### Brief
Drop all images. Then write out each line below exactly as given.
***** Data in this exercise *****
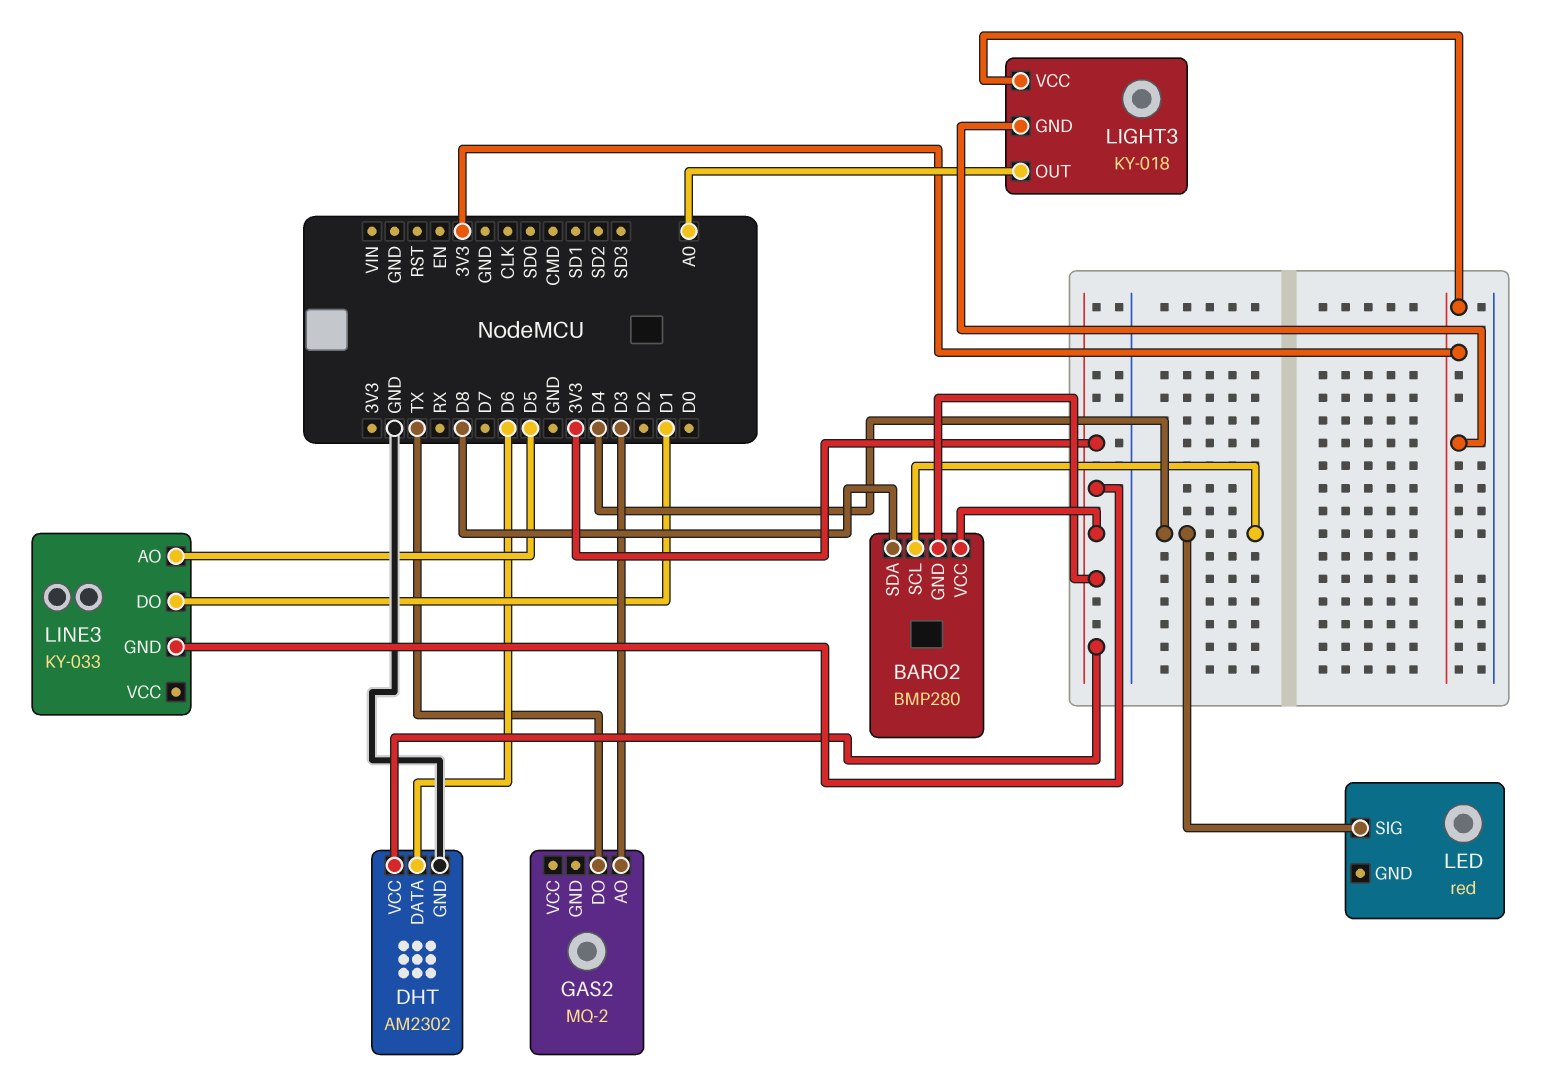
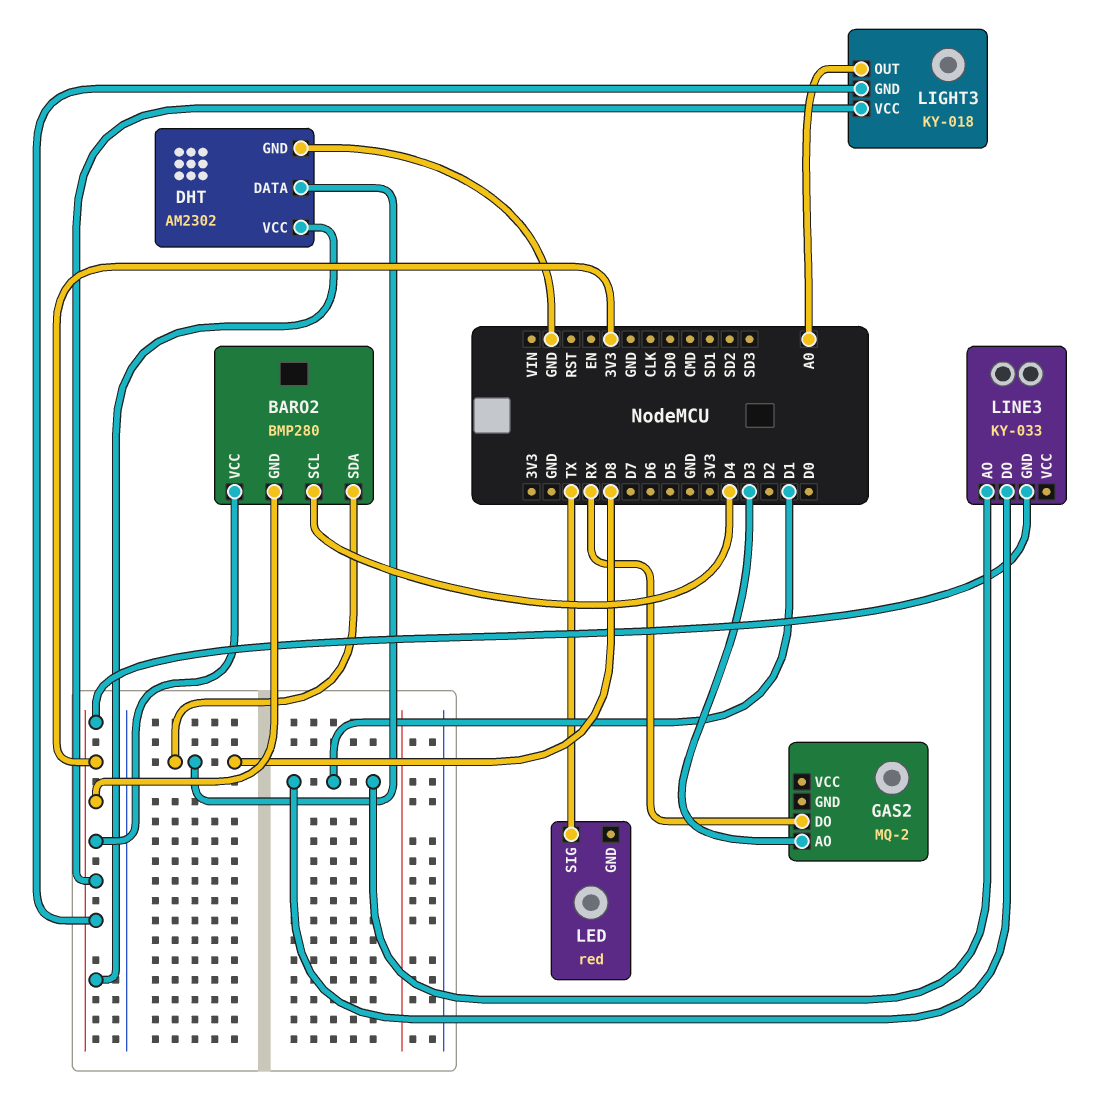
DHT pin DATA: D6 -> D8
GAS2 pin DO: TX -> RX
LED pin SIG: D4 -> TX
LINE3 pin AO: D5 -> D1

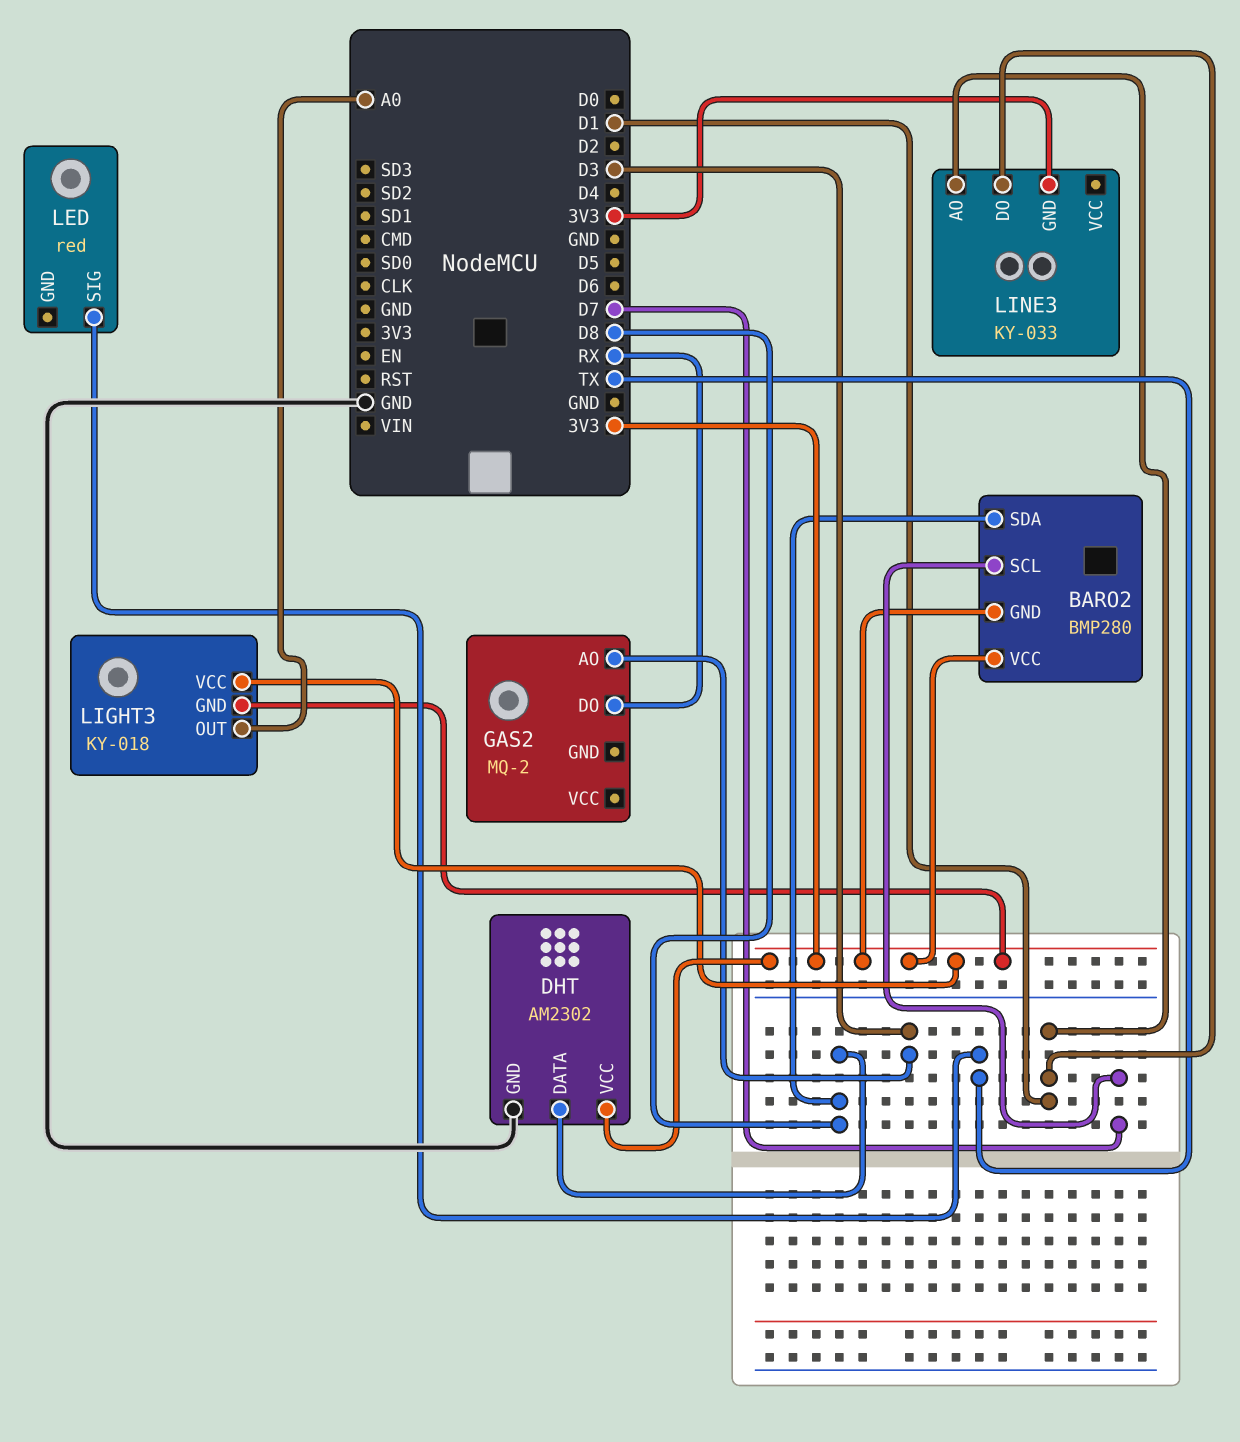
BARO2 pin SCL: D4 -> D7

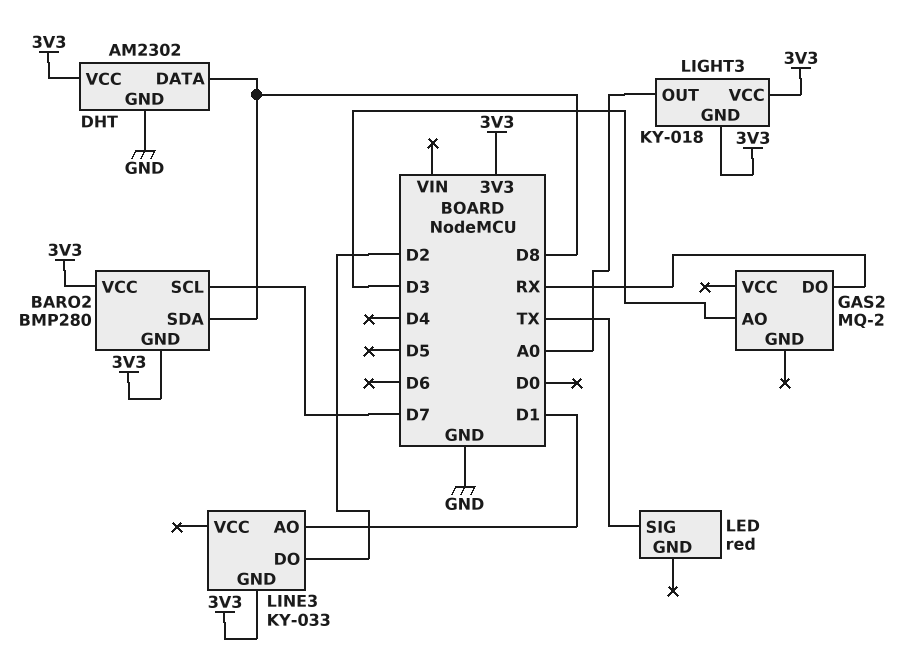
LINE3 pin DO: D1 -> D2

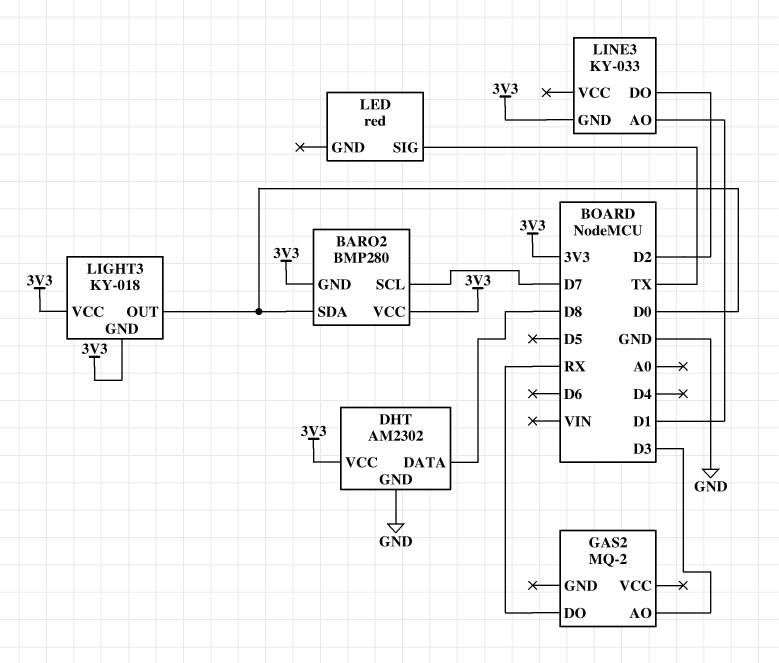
BARO2 pin SDA: D8 -> D0
LIGHT3 pin OUT: A0 -> D0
*****
### Task solution
DHT pin DATA: D6 -> D8
GAS2 pin DO: TX -> RX
LED pin SIG: D4 -> TX
LINE3 pin AO: D5 -> D1

BARO2 pin SCL: D4 -> D7

LINE3 pin DO: D1 -> D2

BARO2 pin SDA: D8 -> D0
LIGHT3 pin OUT: A0 -> D0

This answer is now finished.